(Source data begins)
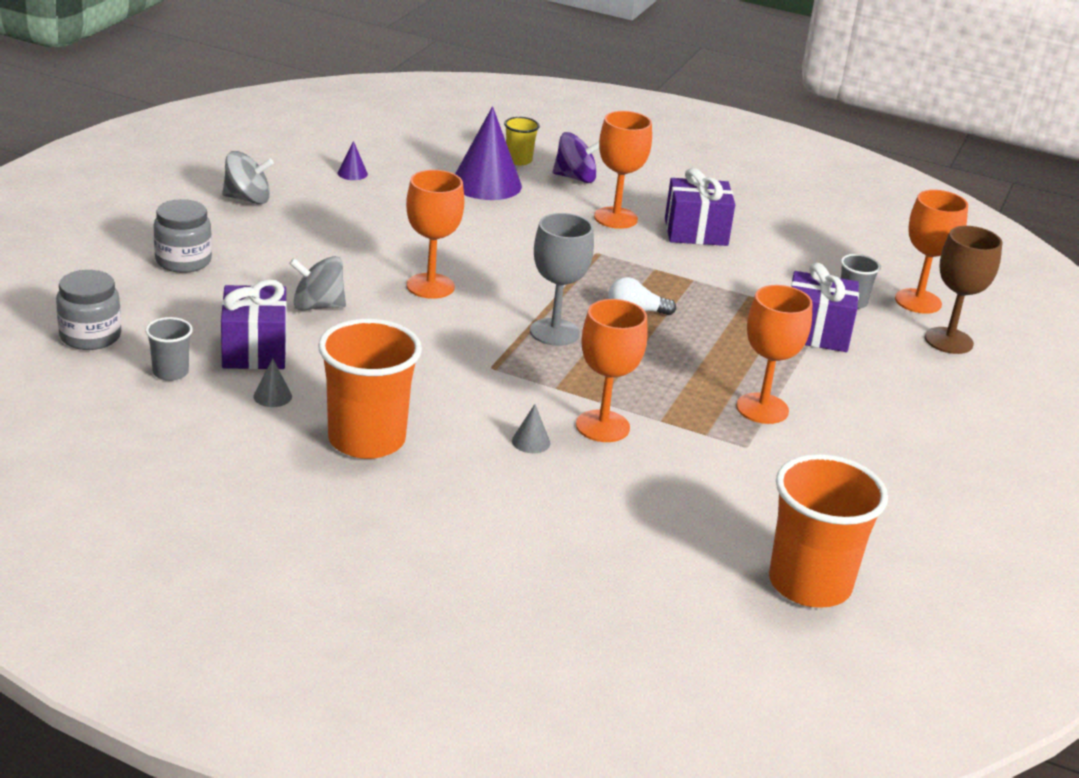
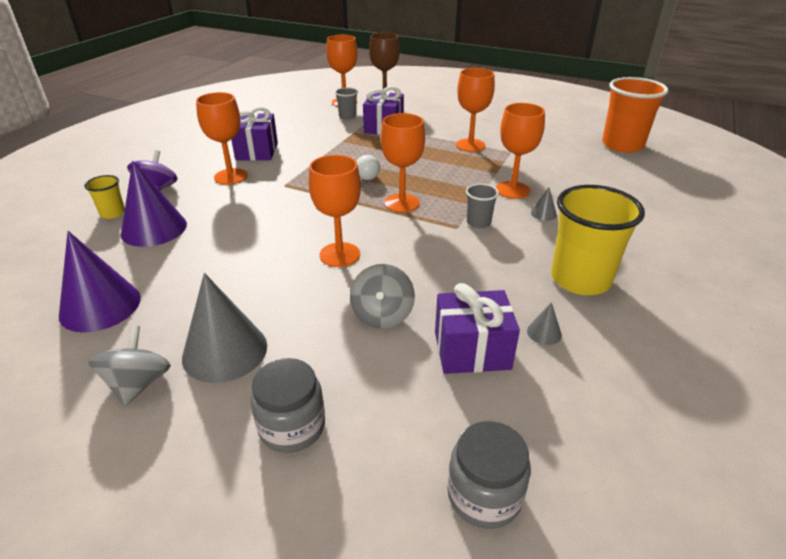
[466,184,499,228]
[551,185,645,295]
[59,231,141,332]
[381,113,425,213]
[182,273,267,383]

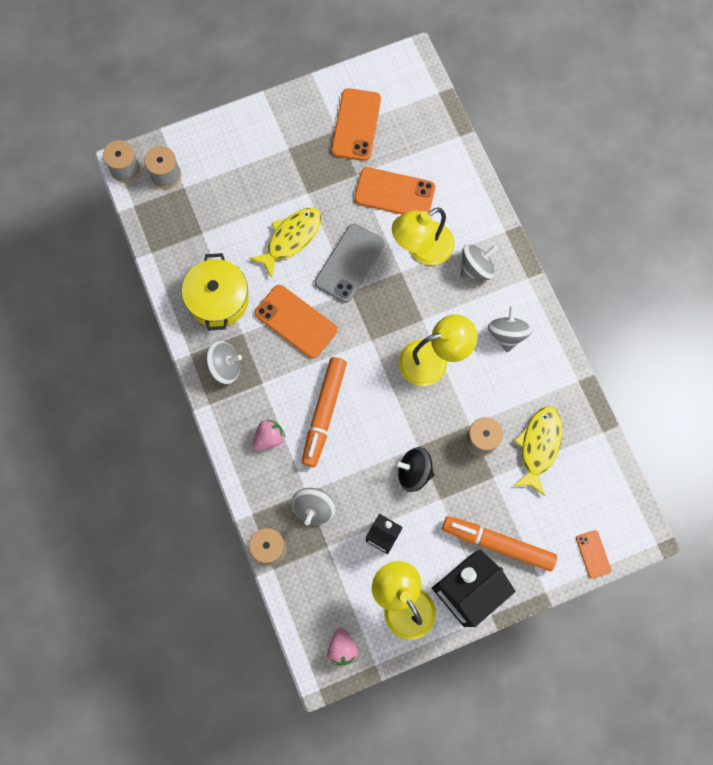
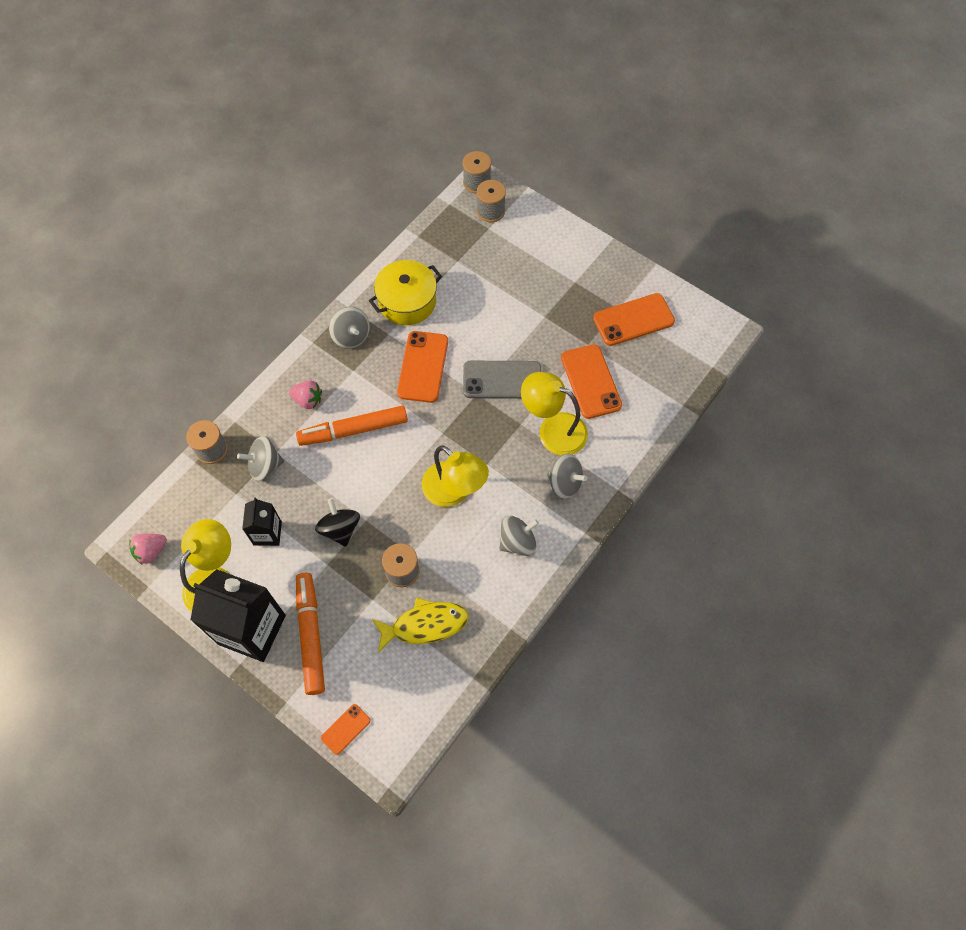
[249,208,322,278] (first image)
(Source data ends)
Exercise
Retype all of the material above precisely as it reads. Pictures are not part of the copy.

Answer for the task
[466,184,499,228]
[551,185,645,295]
[59,231,141,332]
[381,113,425,213]
[182,273,267,383]

[249,208,322,278] (first image)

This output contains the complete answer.